## Exercise instructions
Retype every line of the material below without changing anything.

* BEGIN Information shown *

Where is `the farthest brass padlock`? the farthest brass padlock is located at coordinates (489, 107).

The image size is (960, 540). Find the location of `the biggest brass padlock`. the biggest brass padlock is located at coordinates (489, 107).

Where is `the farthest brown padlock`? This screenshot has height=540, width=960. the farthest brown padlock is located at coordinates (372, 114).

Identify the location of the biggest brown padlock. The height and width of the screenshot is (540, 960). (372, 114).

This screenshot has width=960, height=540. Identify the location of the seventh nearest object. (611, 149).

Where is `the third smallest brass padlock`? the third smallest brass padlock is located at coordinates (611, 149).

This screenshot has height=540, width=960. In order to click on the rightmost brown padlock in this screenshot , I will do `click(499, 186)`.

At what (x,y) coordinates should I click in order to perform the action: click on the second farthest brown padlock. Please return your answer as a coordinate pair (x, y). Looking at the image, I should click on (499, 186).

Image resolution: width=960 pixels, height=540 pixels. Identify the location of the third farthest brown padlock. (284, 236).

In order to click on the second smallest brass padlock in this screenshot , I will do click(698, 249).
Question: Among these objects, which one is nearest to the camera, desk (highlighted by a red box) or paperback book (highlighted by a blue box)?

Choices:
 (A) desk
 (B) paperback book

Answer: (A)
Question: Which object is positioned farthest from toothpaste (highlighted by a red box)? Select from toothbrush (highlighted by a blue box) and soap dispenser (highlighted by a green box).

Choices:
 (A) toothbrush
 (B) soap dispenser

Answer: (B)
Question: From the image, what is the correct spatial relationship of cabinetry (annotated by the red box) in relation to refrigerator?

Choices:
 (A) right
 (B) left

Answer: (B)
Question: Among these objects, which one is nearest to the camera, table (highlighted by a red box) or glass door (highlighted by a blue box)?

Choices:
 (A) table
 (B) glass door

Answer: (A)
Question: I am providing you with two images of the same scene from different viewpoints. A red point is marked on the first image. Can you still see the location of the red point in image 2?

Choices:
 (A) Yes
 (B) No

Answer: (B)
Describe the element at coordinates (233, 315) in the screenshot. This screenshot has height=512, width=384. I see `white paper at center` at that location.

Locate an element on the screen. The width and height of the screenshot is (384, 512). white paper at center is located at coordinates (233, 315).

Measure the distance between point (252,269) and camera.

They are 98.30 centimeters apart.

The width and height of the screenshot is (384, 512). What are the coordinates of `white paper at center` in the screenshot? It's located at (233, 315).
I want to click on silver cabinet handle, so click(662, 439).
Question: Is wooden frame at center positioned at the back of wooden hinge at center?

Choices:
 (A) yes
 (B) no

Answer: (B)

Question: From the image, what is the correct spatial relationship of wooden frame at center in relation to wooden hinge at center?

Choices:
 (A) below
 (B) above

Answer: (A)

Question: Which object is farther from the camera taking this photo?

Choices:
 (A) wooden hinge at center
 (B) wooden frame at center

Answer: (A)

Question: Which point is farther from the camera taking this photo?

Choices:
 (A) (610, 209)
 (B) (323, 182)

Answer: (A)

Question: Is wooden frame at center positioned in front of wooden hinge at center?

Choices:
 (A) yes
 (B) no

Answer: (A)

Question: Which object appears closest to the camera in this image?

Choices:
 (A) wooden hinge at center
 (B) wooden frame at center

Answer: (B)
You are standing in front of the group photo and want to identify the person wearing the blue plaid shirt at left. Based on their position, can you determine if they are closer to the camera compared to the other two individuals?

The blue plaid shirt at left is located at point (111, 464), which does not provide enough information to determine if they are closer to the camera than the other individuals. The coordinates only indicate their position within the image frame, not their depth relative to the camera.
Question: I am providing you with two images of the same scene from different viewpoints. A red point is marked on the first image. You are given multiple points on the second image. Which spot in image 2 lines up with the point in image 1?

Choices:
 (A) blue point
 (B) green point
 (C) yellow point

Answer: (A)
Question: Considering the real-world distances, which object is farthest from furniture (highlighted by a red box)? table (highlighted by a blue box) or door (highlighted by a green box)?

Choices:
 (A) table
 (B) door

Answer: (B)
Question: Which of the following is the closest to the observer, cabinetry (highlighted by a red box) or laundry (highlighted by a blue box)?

* END Information shown *

## Written answer
Where is `the farthest brass padlock`? the farthest brass padlock is located at coordinates (489, 107).

The image size is (960, 540). Find the location of `the biggest brass padlock`. the biggest brass padlock is located at coordinates (489, 107).

Where is `the farthest brown padlock`? This screenshot has height=540, width=960. the farthest brown padlock is located at coordinates (372, 114).

Identify the location of the biggest brown padlock. The height and width of the screenshot is (540, 960). (372, 114).

This screenshot has width=960, height=540. Identify the location of the seventh nearest object. (611, 149).

Where is `the third smallest brass padlock`? the third smallest brass padlock is located at coordinates (611, 149).

This screenshot has height=540, width=960. In order to click on the rightmost brown padlock in this screenshot , I will do `click(499, 186)`.

At what (x,y) coordinates should I click in order to perform the action: click on the second farthest brown padlock. Please return your answer as a coordinate pair (x, y). Looking at the image, I should click on (499, 186).

Image resolution: width=960 pixels, height=540 pixels. Identify the location of the third farthest brown padlock. (284, 236).

In order to click on the second smallest brass padlock in this screenshot , I will do click(698, 249).
Question: Among these objects, which one is nearest to the camera, desk (highlighted by a red box) or paperback book (highlighted by a blue box)?

Choices:
 (A) desk
 (B) paperback book

Answer: (A)
Question: Which object is positioned farthest from toothpaste (highlighted by a red box)? Select from toothbrush (highlighted by a blue box) and soap dispenser (highlighted by a green box).

Choices:
 (A) toothbrush
 (B) soap dispenser

Answer: (B)
Question: From the image, what is the correct spatial relationship of cabinetry (annotated by the red box) in relation to refrigerator?

Choices:
 (A) right
 (B) left

Answer: (B)
Question: Among these objects, which one is nearest to the camera, table (highlighted by a red box) or glass door (highlighted by a blue box)?

Choices:
 (A) table
 (B) glass door

Answer: (A)
Question: I am providing you with two images of the same scene from different viewpoints. A red point is marked on the first image. Can you still see the location of the red point in image 2?

Choices:
 (A) Yes
 (B) No

Answer: (B)
Describe the element at coordinates (233, 315) in the screenshot. This screenshot has height=512, width=384. I see `white paper at center` at that location.

Locate an element on the screen. The width and height of the screenshot is (384, 512). white paper at center is located at coordinates (233, 315).

Measure the distance between point (252,269) and camera.

They are 98.30 centimeters apart.

The width and height of the screenshot is (384, 512). What are the coordinates of `white paper at center` in the screenshot? It's located at (233, 315).
I want to click on silver cabinet handle, so click(662, 439).
Question: Is wooden frame at center positioned at the back of wooden hinge at center?

Choices:
 (A) yes
 (B) no

Answer: (B)

Question: From the image, what is the correct spatial relationship of wooden frame at center in relation to wooden hinge at center?

Choices:
 (A) below
 (B) above

Answer: (A)

Question: Which object is farther from the camera taking this photo?

Choices:
 (A) wooden hinge at center
 (B) wooden frame at center

Answer: (A)

Question: Which point is farther from the camera taking this photo?

Choices:
 (A) (610, 209)
 (B) (323, 182)

Answer: (A)

Question: Is wooden frame at center positioned in front of wooden hinge at center?

Choices:
 (A) yes
 (B) no

Answer: (A)

Question: Which object appears closest to the camera in this image?

Choices:
 (A) wooden hinge at center
 (B) wooden frame at center

Answer: (B)
You are standing in front of the group photo and want to identify the person wearing the blue plaid shirt at left. Based on their position, can you determine if they are closer to the camera compared to the other two individuals?

The blue plaid shirt at left is located at point (111, 464), which does not provide enough information to determine if they are closer to the camera than the other individuals. The coordinates only indicate their position within the image frame, not their depth relative to the camera.
Question: I am providing you with two images of the same scene from different viewpoints. A red point is marked on the first image. You are given multiple points on the second image. Which spot in image 2 lines up with the point in image 1?

Choices:
 (A) blue point
 (B) green point
 (C) yellow point

Answer: (A)
Question: Considering the real-world distances, which object is farthest from furniture (highlighted by a red box)? table (highlighted by a blue box) or door (highlighted by a green box)?

Choices:
 (A) table
 (B) door

Answer: (B)
Question: Which of the following is the closest to the observer, cabinetry (highlighted by a red box) or laundry (highlighted by a blue box)?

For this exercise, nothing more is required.